- _EXERCISE AIM_: Go through the records below and copy out every line holding "none".
START PROVIDED DATA
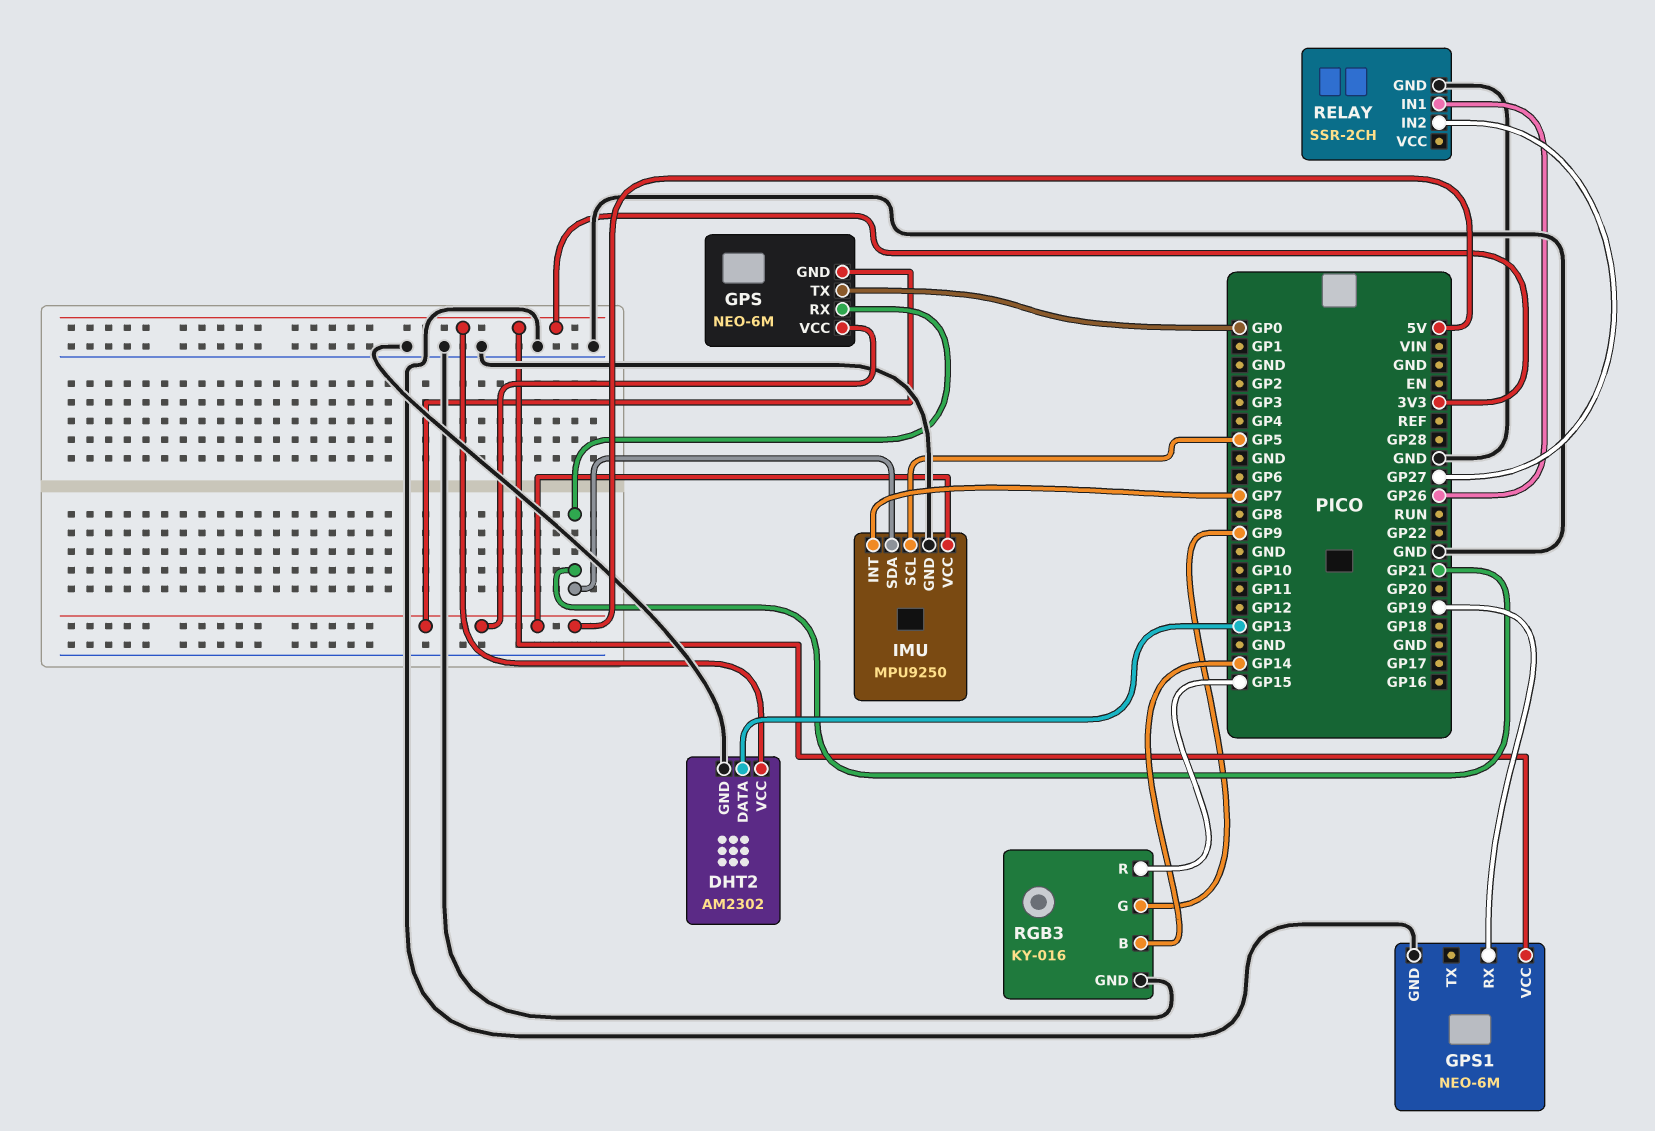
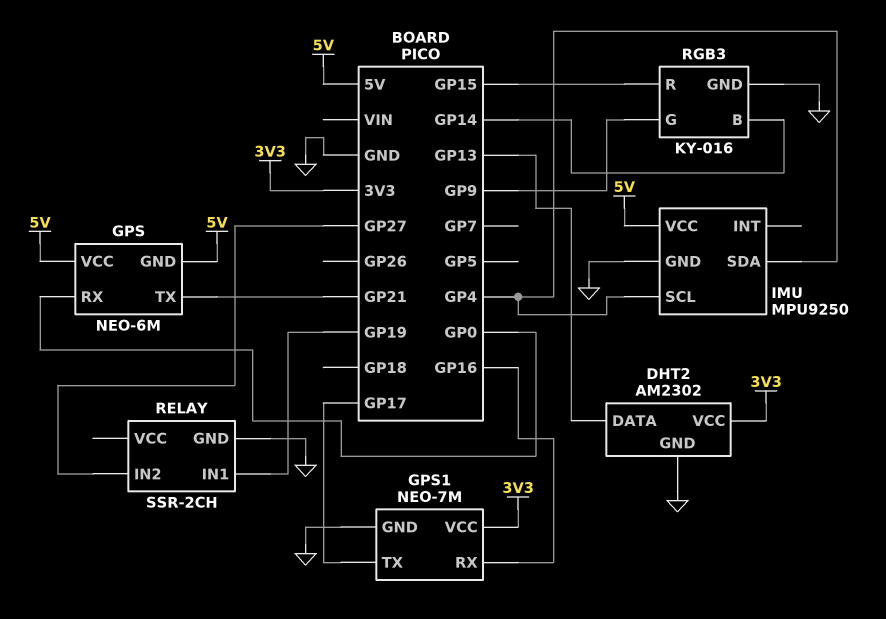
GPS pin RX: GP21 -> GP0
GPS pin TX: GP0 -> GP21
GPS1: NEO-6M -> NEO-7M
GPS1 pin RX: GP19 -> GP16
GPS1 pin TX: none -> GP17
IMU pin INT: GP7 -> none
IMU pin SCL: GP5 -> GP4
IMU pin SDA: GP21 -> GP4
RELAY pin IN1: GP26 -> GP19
END PROVIDED DATA
- _WRITTEN SOLUTION_:
GPS1 pin TX: none -> GP17
IMU pin INT: GP7 -> none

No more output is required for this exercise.